YOUR INSTRUCTIONS | Every entry should be returned unchanged, with the pictures omitted.

TASK MATERIAL |
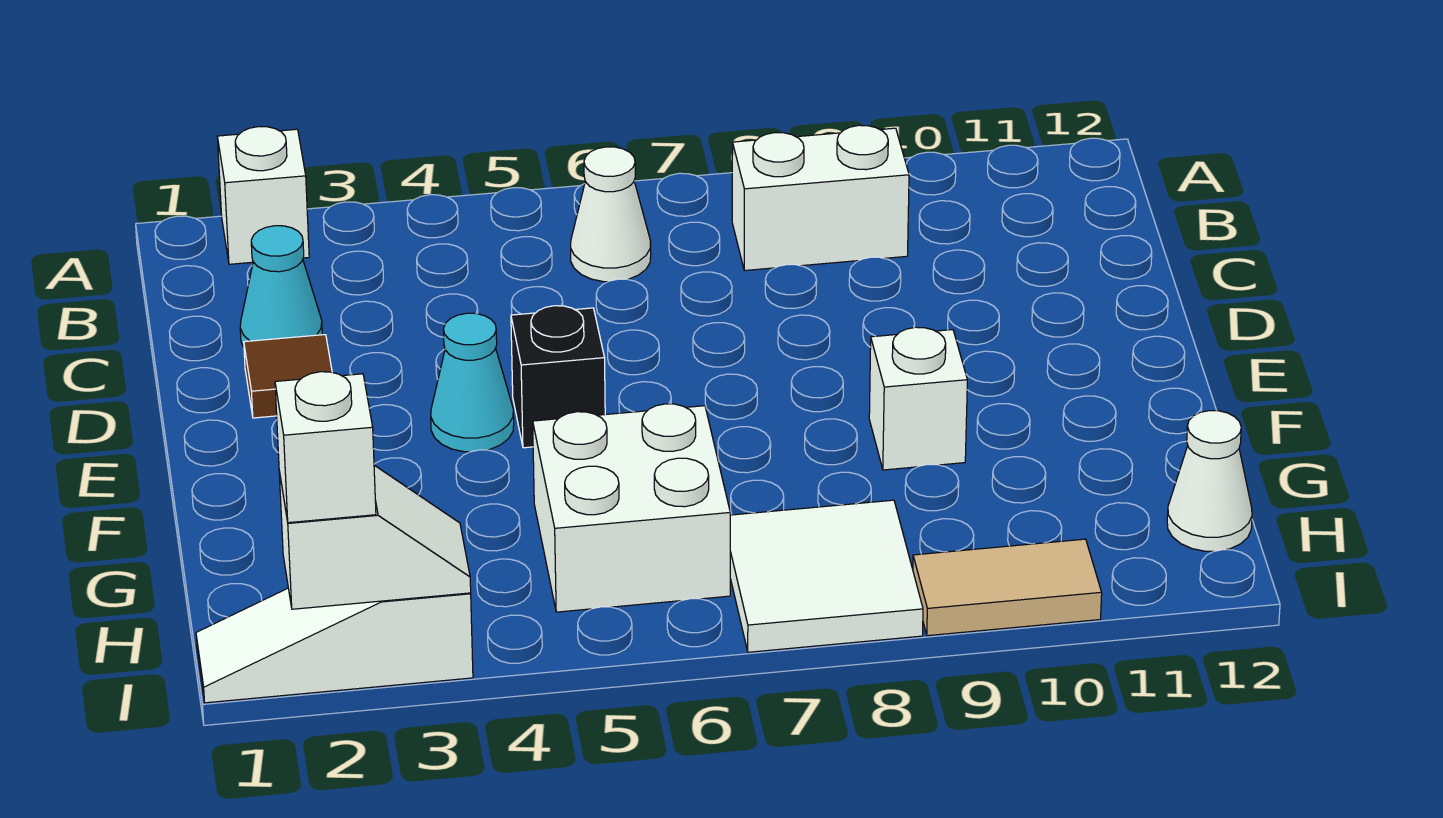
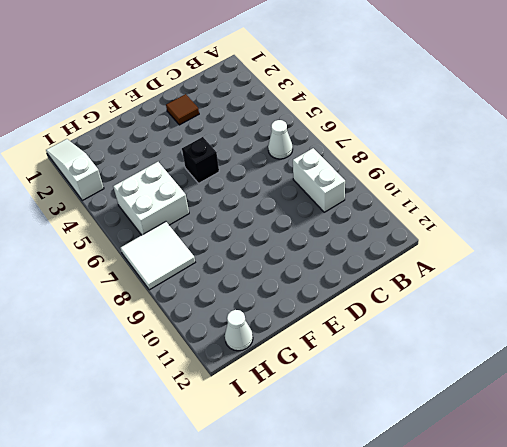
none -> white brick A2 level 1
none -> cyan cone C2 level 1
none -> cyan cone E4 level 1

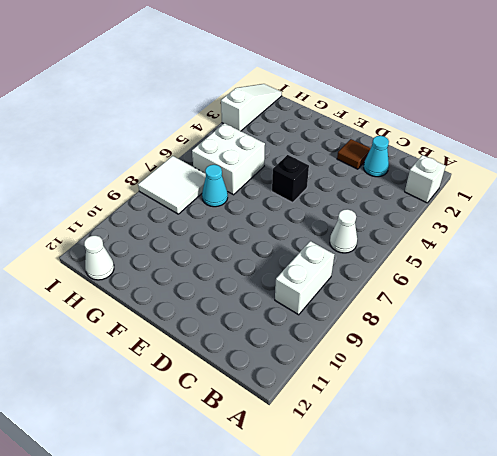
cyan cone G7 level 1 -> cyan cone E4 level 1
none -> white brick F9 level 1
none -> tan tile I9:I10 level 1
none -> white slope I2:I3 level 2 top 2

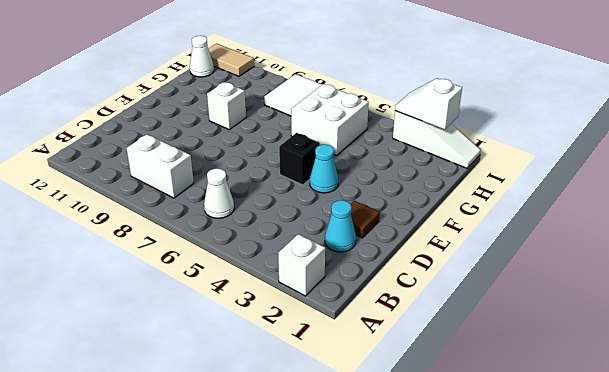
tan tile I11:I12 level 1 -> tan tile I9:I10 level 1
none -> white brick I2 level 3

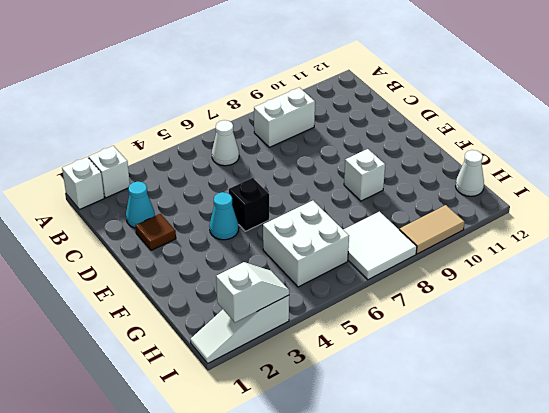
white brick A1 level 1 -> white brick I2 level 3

RESPONSE TO THE EXERCISE |
none -> white brick A2 level 1
none -> cyan cone C2 level 1
none -> cyan cone E4 level 1

cyan cone G7 level 1 -> cyan cone E4 level 1
none -> white brick F9 level 1
none -> tan tile I9:I10 level 1
none -> white slope I2:I3 level 2 top 2

tan tile I11:I12 level 1 -> tan tile I9:I10 level 1
none -> white brick I2 level 3

white brick A1 level 1 -> white brick I2 level 3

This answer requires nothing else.